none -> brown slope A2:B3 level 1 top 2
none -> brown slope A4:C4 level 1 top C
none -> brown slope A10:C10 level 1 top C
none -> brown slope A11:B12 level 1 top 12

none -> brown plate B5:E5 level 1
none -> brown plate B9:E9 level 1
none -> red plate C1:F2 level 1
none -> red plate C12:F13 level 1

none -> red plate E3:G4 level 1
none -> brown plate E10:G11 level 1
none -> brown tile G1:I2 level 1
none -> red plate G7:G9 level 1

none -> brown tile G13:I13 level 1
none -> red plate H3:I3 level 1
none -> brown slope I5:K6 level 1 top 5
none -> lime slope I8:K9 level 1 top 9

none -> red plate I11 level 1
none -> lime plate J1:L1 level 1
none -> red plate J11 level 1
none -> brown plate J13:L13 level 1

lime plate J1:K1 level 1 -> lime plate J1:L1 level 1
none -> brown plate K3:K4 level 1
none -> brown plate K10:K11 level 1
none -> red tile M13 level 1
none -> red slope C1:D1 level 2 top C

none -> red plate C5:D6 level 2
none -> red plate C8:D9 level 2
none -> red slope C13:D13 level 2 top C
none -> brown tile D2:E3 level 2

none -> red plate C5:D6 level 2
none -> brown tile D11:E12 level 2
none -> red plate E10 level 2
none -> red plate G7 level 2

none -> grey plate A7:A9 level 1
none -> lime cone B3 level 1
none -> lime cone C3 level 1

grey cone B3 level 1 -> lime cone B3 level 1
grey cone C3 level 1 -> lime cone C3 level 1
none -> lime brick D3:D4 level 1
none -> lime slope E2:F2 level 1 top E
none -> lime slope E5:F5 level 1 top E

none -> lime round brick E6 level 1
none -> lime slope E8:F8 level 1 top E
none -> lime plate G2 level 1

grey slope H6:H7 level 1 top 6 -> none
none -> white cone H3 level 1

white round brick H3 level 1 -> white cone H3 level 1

[Task directions] Please reproduce, exactly as written, the lines of the records from the first line through the one containing "none -> red plate G7:G9 level 1".

[Answer area]
none -> brown slope A2:B3 level 1 top 2
none -> brown slope A4:C4 level 1 top C
none -> brown slope A10:C10 level 1 top C
none -> brown slope A11:B12 level 1 top 12

none -> brown plate B5:E5 level 1
none -> brown plate B9:E9 level 1
none -> red plate C1:F2 level 1
none -> red plate C12:F13 level 1

none -> red plate E3:G4 level 1
none -> brown plate E10:G11 level 1
none -> brown tile G1:I2 level 1
none -> red plate G7:G9 level 1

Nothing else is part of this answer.